- [DATA EXCERPTS]
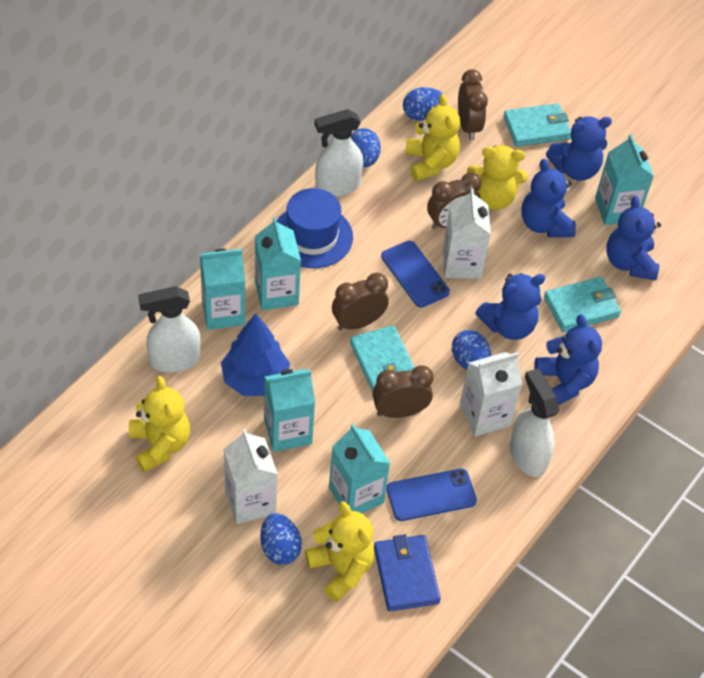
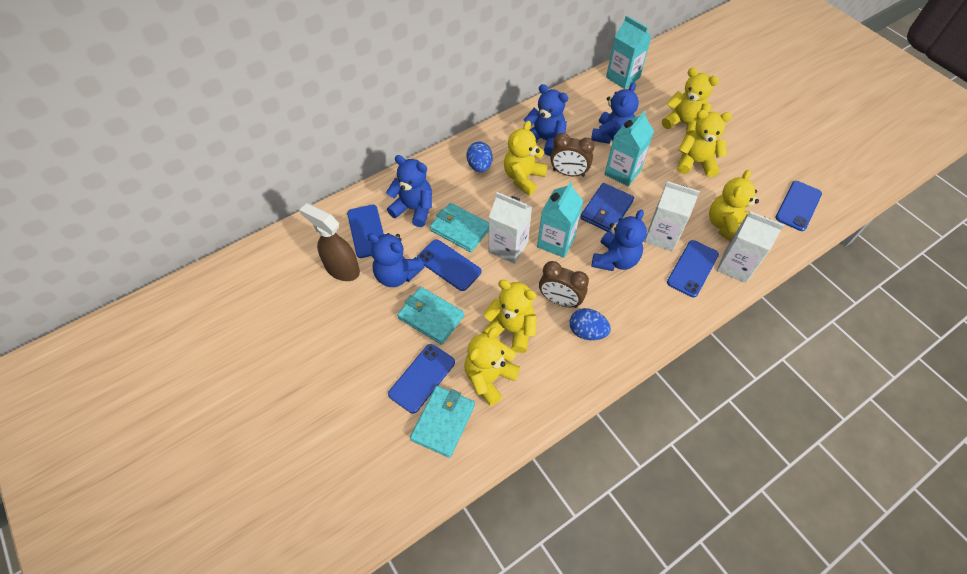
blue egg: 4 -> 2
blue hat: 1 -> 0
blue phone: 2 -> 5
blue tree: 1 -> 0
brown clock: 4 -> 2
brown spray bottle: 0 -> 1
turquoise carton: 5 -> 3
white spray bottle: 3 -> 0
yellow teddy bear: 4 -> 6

--

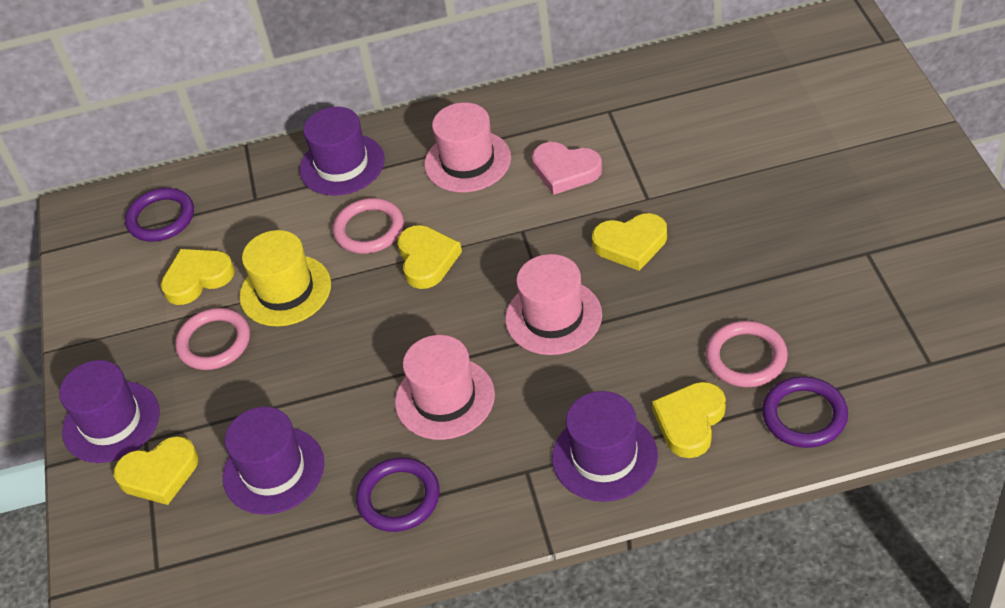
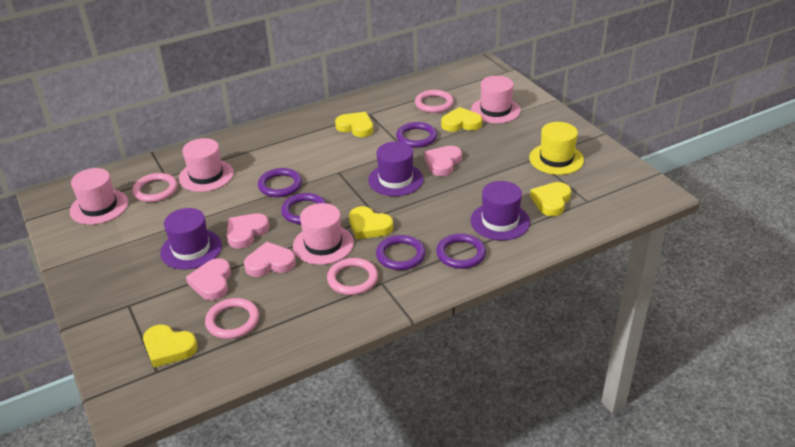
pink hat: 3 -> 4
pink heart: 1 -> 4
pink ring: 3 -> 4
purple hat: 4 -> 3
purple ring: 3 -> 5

---

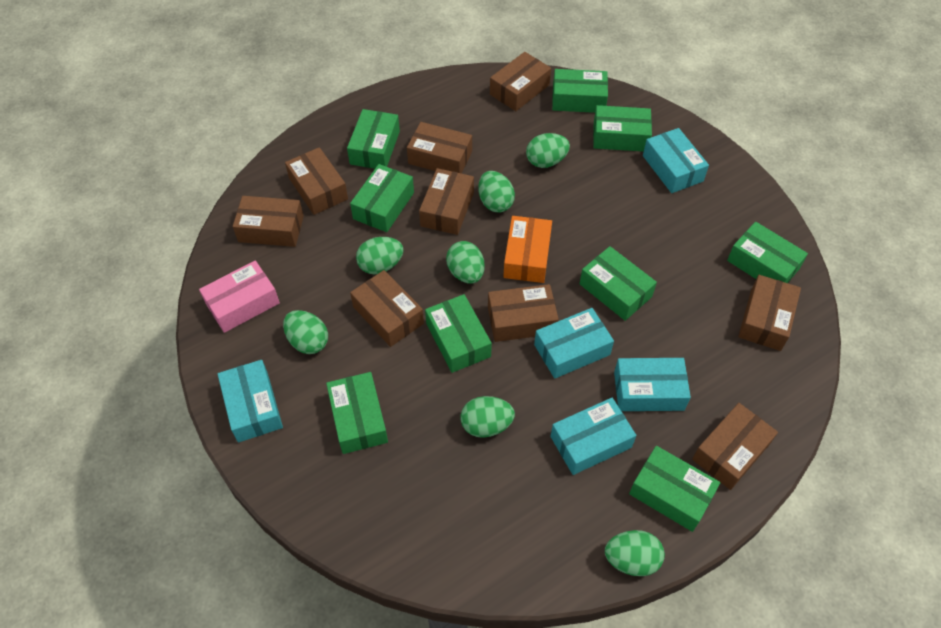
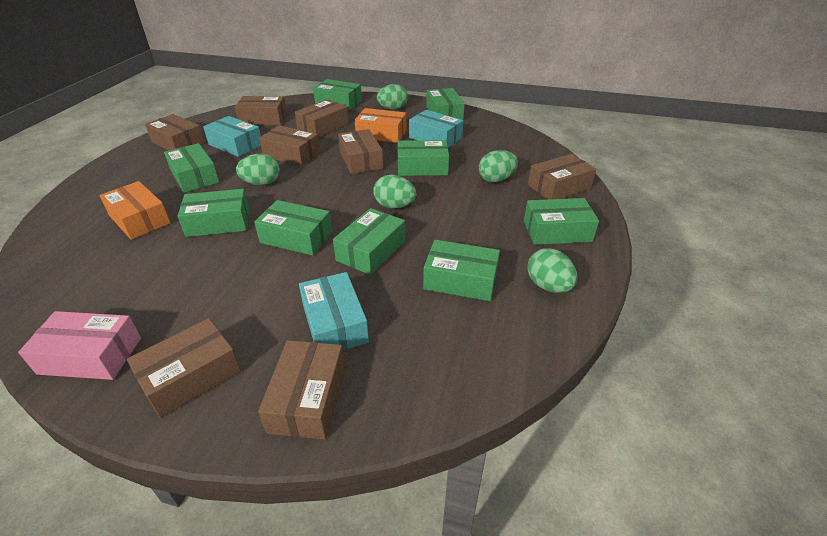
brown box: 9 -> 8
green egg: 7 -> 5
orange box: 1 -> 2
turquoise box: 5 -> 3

- [EXERCISE DESCRIPTION]
Reproduce, character for character, only the lines of the preceding data that start at the line with "blue egg: 4 -> 2" and end at the line with "yellow teddy bear: 4 -> 6", both included.

- [ANSWER SECTION]
blue egg: 4 -> 2
blue hat: 1 -> 0
blue phone: 2 -> 5
blue tree: 1 -> 0
brown clock: 4 -> 2
brown spray bottle: 0 -> 1
turquoise carton: 5 -> 3
white spray bottle: 3 -> 0
yellow teddy bear: 4 -> 6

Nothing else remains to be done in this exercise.